::: Data excerpts

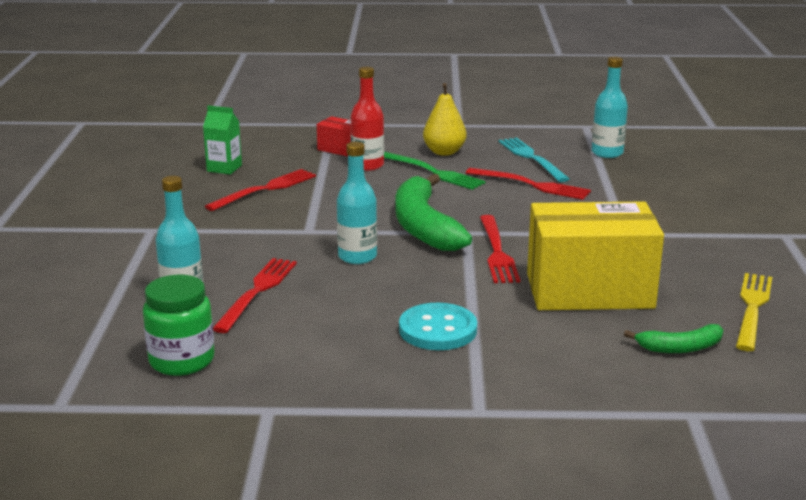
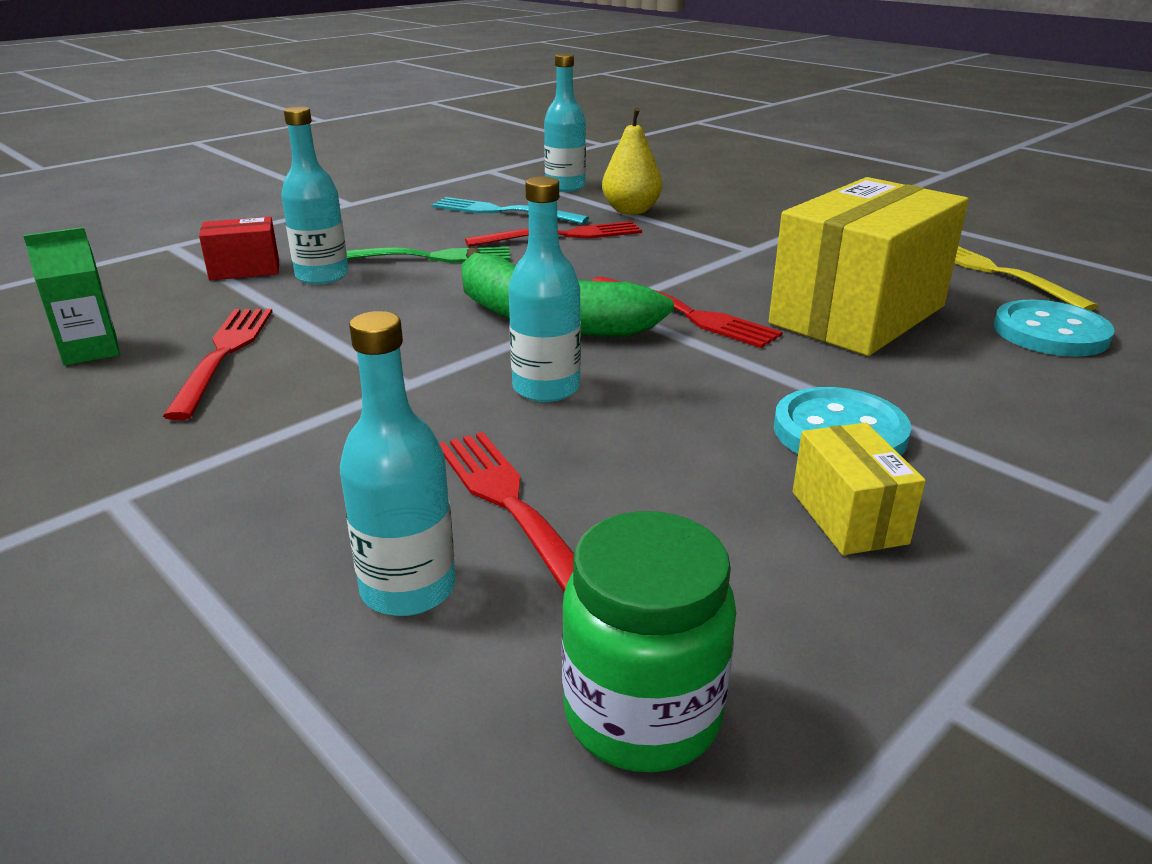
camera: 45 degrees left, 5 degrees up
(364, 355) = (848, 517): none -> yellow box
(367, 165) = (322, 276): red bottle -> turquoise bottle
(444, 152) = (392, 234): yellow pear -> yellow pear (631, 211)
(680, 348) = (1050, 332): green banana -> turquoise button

::::::

◆ Aim of the task ◆
Could you write out, exactly, each line of the data above from the one containing "(444, 152) = (392, 234): yellow" through the last, including both?

◆ Exercise result ◆
(444, 152) = (392, 234): yellow pear -> yellow pear (631, 211)
(680, 348) = (1050, 332): green banana -> turquoise button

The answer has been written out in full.